- **Work to be completed**
Please count the lines in the listing below that contain the string "partial", including where it appears inside a longer word, and treat uppercase and lowercase as different. Reply with the number alone.

- **Input rows**
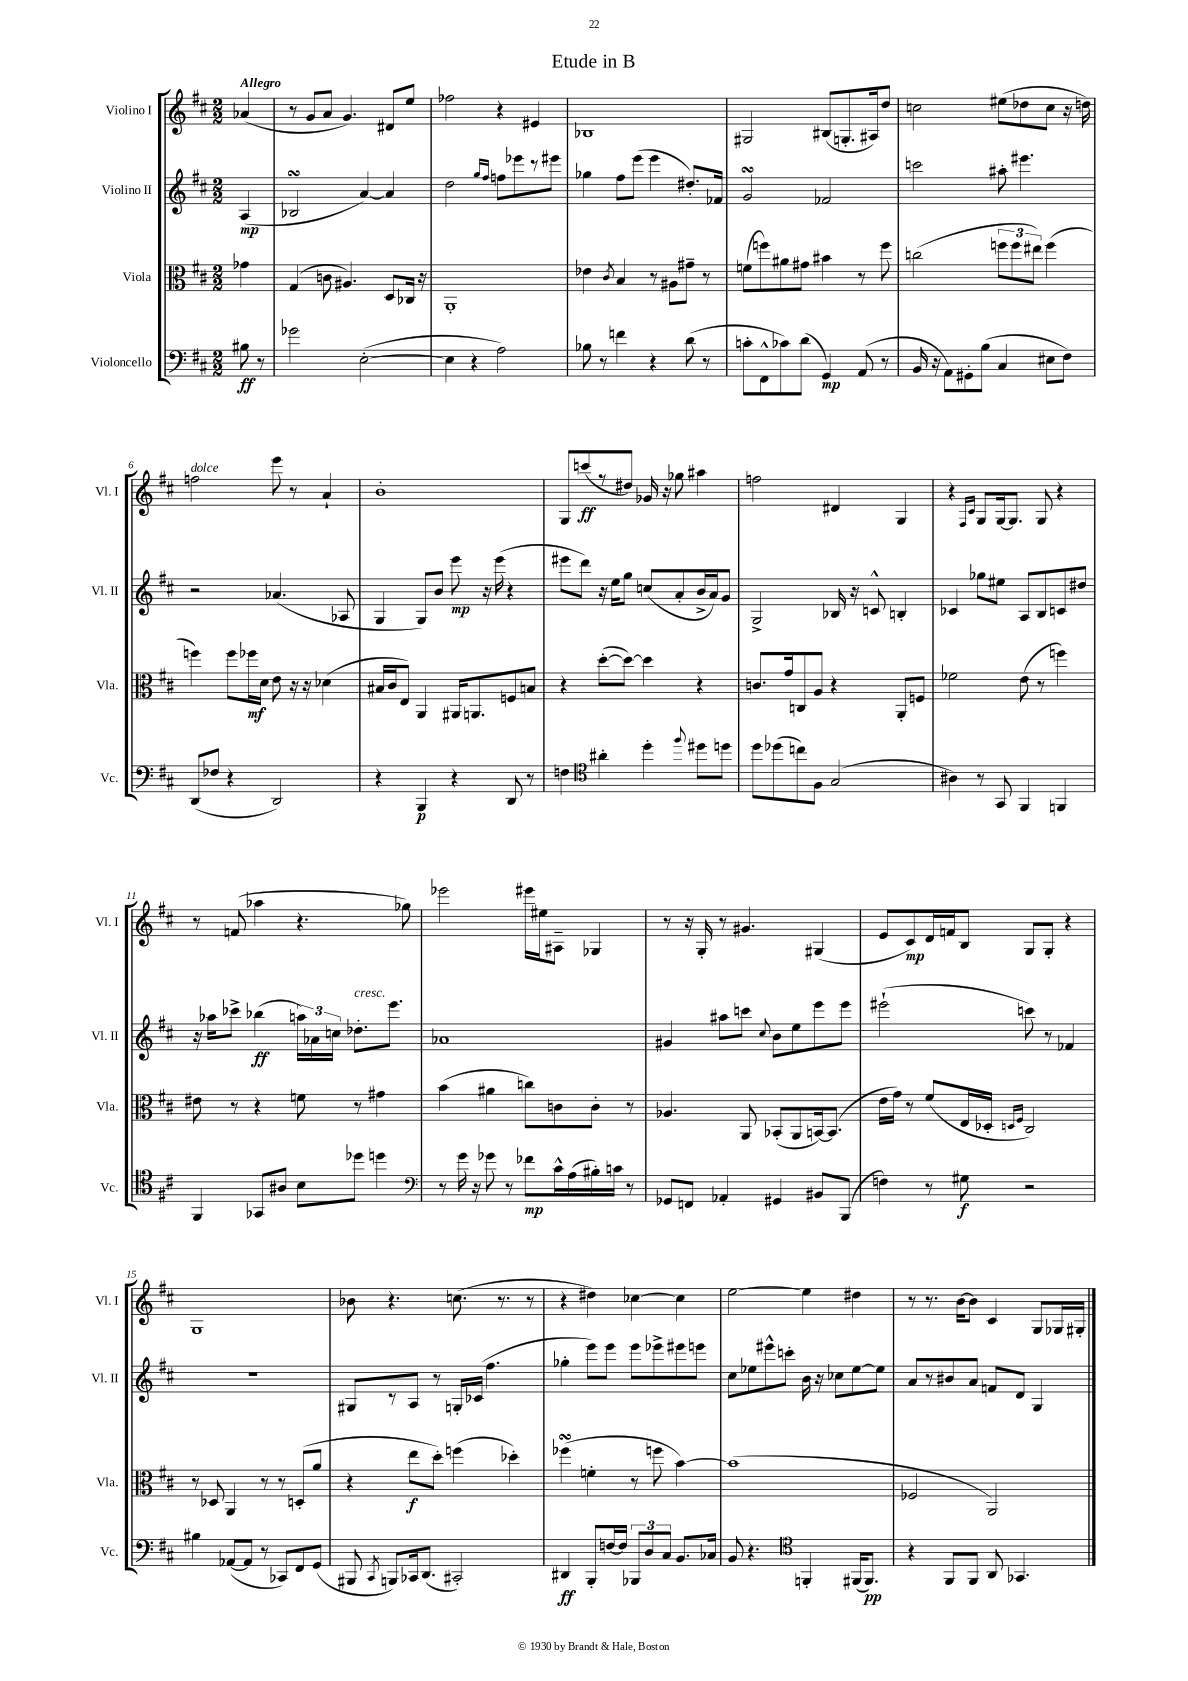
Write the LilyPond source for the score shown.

\header { title = "Etude in B" }
<<
\new StaffGroup <<
\new Staff = "s0" \with { instrumentName = "Violino I" shortInstrumentName = "Vl. I" } {
    \clef treble \key d \major \numericTimeSignature \time 2/2 \partial 4 \tempo "Allegro"
    \autoBeamOff aes'4( |
    r8 g'8[ a'8] g'4.) dis'8[ e''8] |
    fes''2 r4 eis'4 |
    bes1 |
    gis2 bis8[( g8.-. ais16) d''8] |
    c''2 eis''8[( des''8 c''8] r16 d''16) |
    f''2^\markup { \italic "dolce" } e'''8 r8 a'4-! |
    b'1-. |
    g8[ c'''8\ff( r8 dis''8]) ges'16 r16 ges''8 ais''4 |
    f''2 dis'4 g4 |
    r4 \grace { fis16[ cis'16] } g8[ g16~ g8.] g8 r4 |
    r8 f'8( aes''4 r4. ges''8) |
    ees'''2 eis'''16[ eis''16 ais8]-- ges4 |
    r8 r16 g16-. r8 gis'4. gis4( |
    e'8[ cis'8\mp) d'16 f'16 b8] g8[ g8]-. r4 |
    g1 |
    bes'8 r4. c''8.( r8. r8 |
    r4 dis''4) ces''4~ ces''4 |
    e''2~ e''4 dis''4 |
    r8 r8. b'16[~ b'8] cis'4 g8[ ges16 gis16]-. \bar "|." |
}
\new Staff = "s1" \with { instrumentName = "Violino II" shortInstrumentName = "Vl. II" } {
    \clef treble \key d \major \numericTimeSignature \time 2/2 \partial 4
    \autoBeamOff a4\mp( |
    bes2\turn a'4~) a'4 |
    d''2 \grace { g''16[ fis''16] } f''8[ ees'''8 r8 eis'''8] |
    ges''4 fis''8[ e'''8]( e'''4 dis''8.[-.) fes'16] |
    g'2\turn fes'2 |
    c'''2 ais''8-. eis'''4. |
    r2 aes'4.( aes8 |
    g4 g8[) b'8] e'''8\mp r16 e'''16( r4 |
    eis'''8[ d'''8]) r16 e''16[ g''8] c''8[( a'8-. b'16-> a'16) g'8] |
    g2-> bes16 r16 c'8-^ b4-. |
    ces'4 ges''8[ eis''8] a8[ b8 c'8 dis''8] |
    r16 aes''16[ ces'''8]-> bes''4\ff( \tuplet 3/2 { a''16[) aes'16 c''16] } des''8.[-.^\markup { \italic "cresc." } e'''8.] |
    aes'1 |
    gis'4 ais''8[ c'''8] \appoggiatura { cis''8 } b'8[ e''8 e'''8 e'''8] |
    eis'''2-!( c'''8) r8 fes'4 |
    R1 |
    gis8[ r8 a8] r8 g16[-. ces'16]( fis''4. |
    ges''4-. e'''8[) e'''8] e'''8[ ees'''8-> eis'''8 e'''8] |
    cis''8[ ees''8 eis'''8-^ c'''8]-. b'16 r16 ces''8[ ees''8~ ees''8] |
    a'8[ r8 bis'8 a'8] f'8[ d'8] g4 \bar "|." |
}
\new Staff = "s2" \with { instrumentName = "Viola" shortInstrumentName = "Vla." } {
    \clef alto \key d \major \numericTimeSignature \time 2/2 \partial 4
    \autoBeamOff ges'4 |
    g4( c'8 ais4.) d8[ ces16] r16 |
    a,1-. |
    ees'4 \acciaccatura { cis'8 } b4 r8 ais8[ gis'8]-- r8 |
    f'8[( f''8) ais'8 gis'8] bis'4 r8 f''8 |
    c''2( \tuplet 3/2 { f''8[ f''8 eis''8]) } f''4( |
    f''4) f''8[ fes''16\mf d'16] e'8 r16 r16 des'4( |
    bis16[ cis'16 e8]) a,4 ais,16[ a,8. f8 b8] |
    r4 d''8[~-.( d''8]~) d''4 r4 |
    c'8.[ g'16 c8 a8] r4 a,8[-. f8] |
    fes'2 e'8( r8 f''4) |
    eis'8 r8 r4 f'8 r8 gis'4 |
    b'4( ais'4 c''8[) c'8 c'8]-. r8 |
    aes4. a,8 bes,8[-.( a,8 b,16~) b,8.]( |
    e'16[ g'16]) r8 fis'8[( e16 des16]-. \grace { d16[ fis16] } cis2) |
    r8 des8 a,4 r8 r8 d8[-.( a'8] |
    r4 e''8[\f d''8]-.) f''4( des''4-.) |
    fes''4\turn( f'4-. r8 f''8 b'4~) |
    b'1( |
    fes2 a,2) \bar "|." |
}
\new Staff = "s3" \with { instrumentName = "Violoncello" shortInstrumentName = "Vc." } {
    \clef bass \key d \major \numericTimeSignature \time 2/2 \partial 4
    \autoBeamOff bis8\ff r8 |
    ges'2 e2~-.( |
    e4 r4 a2) |
    bes8 r8 f'4 r4 d'8( r8 |
    c'8[-. fis,8-^ ces'8) d'8]( g,4\mp) a,8( r8 |
    b,16 r16 a,8[) gis,8-. b8]( cis4 eis8[ fis8]) |
    d,8[( fes8] r4 d,2) |
    r4 b,,4\p r4 d,8 r8 |
    f4 \clef tenor ais'4-. d''4-. \appoggiatura { fis''8 } dis''8[ d''8] |
    d''8[ des''8( c''8) fis8] g2( |
    ais4) r8 g,8 fis,4 f,4 |
    fis,4 ges,8[ ais8] b8[ des''8] d''4 |
    \clef bass r8 g'16 r16 ges'8 r8 fes'8[\mp cis'16-^ a16( bis16-.) c'16] r8 |
    ges,8[ f,8] aes,4-. gis,4 bis,8[ b,,8]( |
    f4) r8 gis8\f r2 |
    bis4 aes,8[~( aes,8] r8 ces,8[) fis,8 g,8]( |
    bis,,8 \acciaccatura { cis,8 } b,,8[) ces,16 d,8.]( cis,2-.) |
    dis,4\ff b,,8[-. f16~ f16] \tuplet 3/2 { bes,,8[ d8 cis8] } b,8.[ ces16] |
    b,8 r4. \clef tenor f,4-. fis,16[( fis,8.]\pp) |
    r4 fis,8[ fis,8] a,8 ges,4. \bar "|." |
}
>>
>>
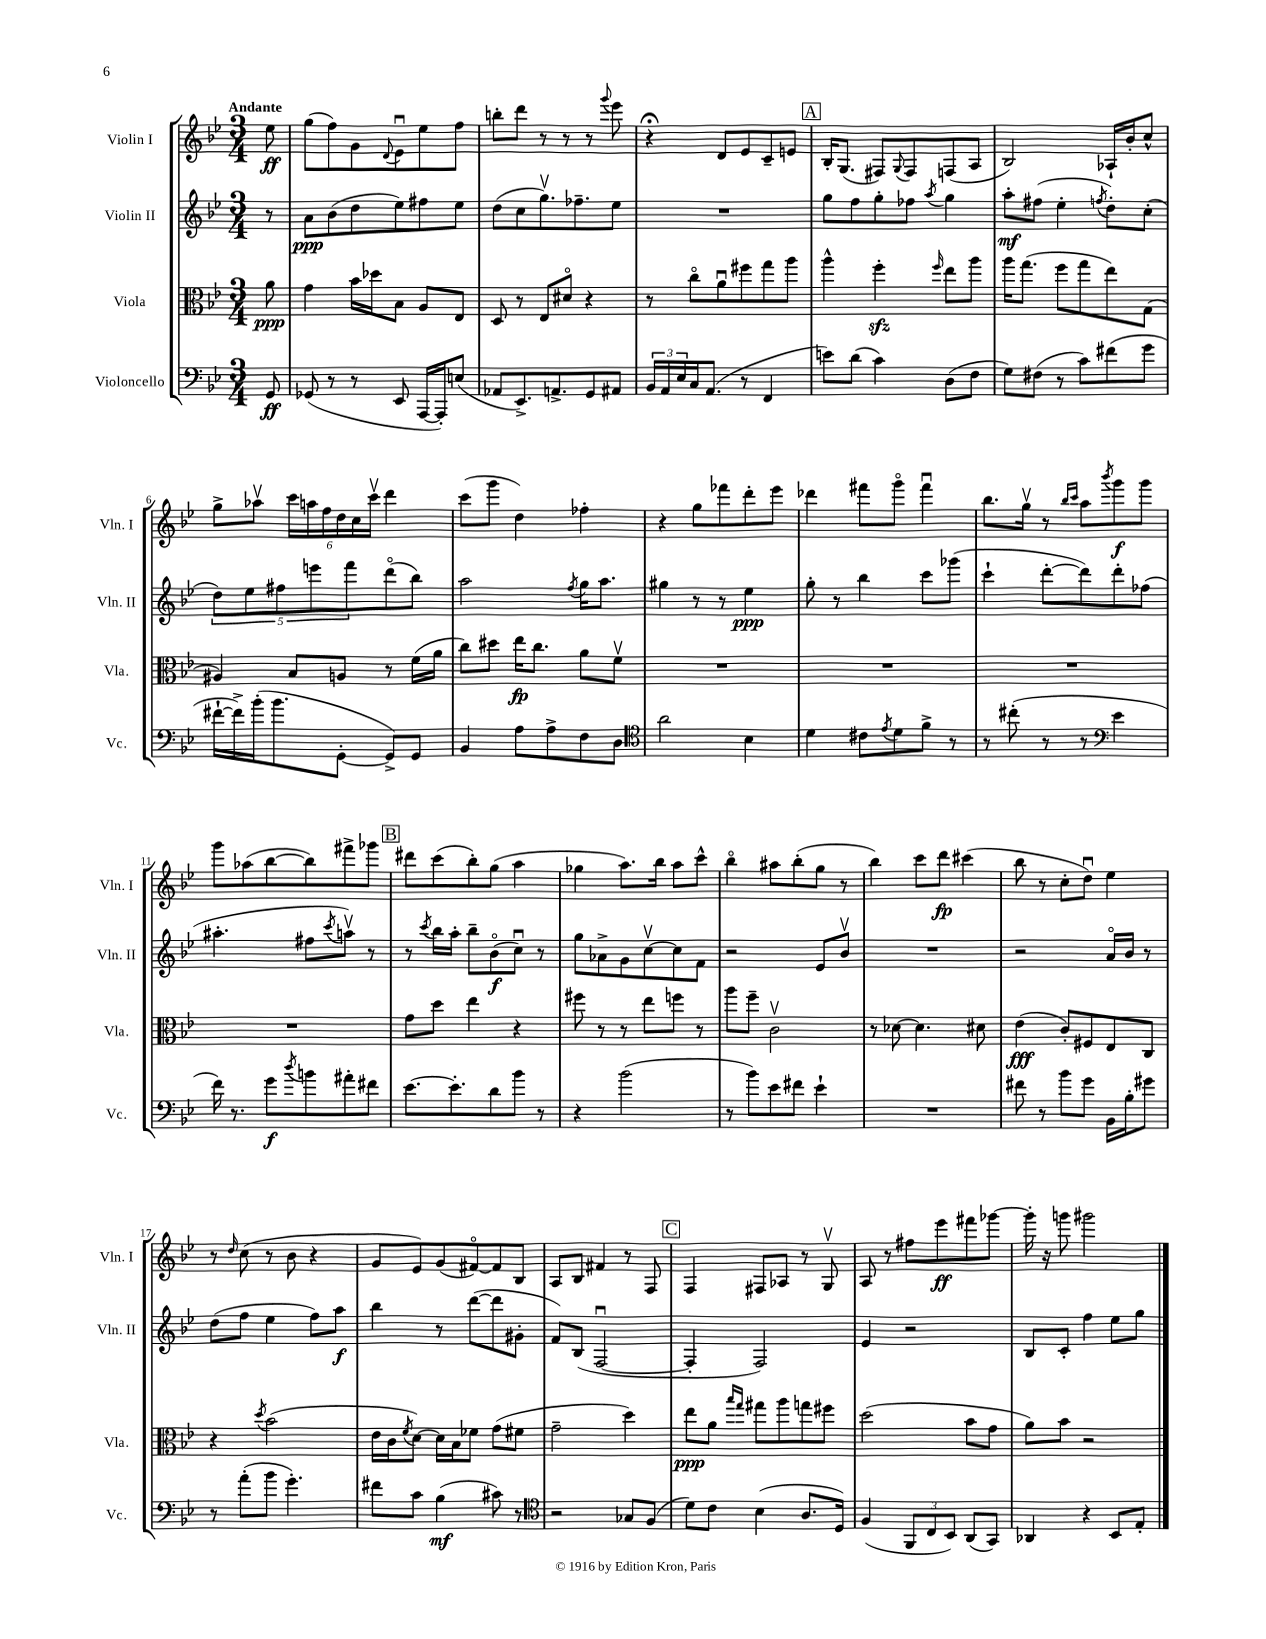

- **Task result**
4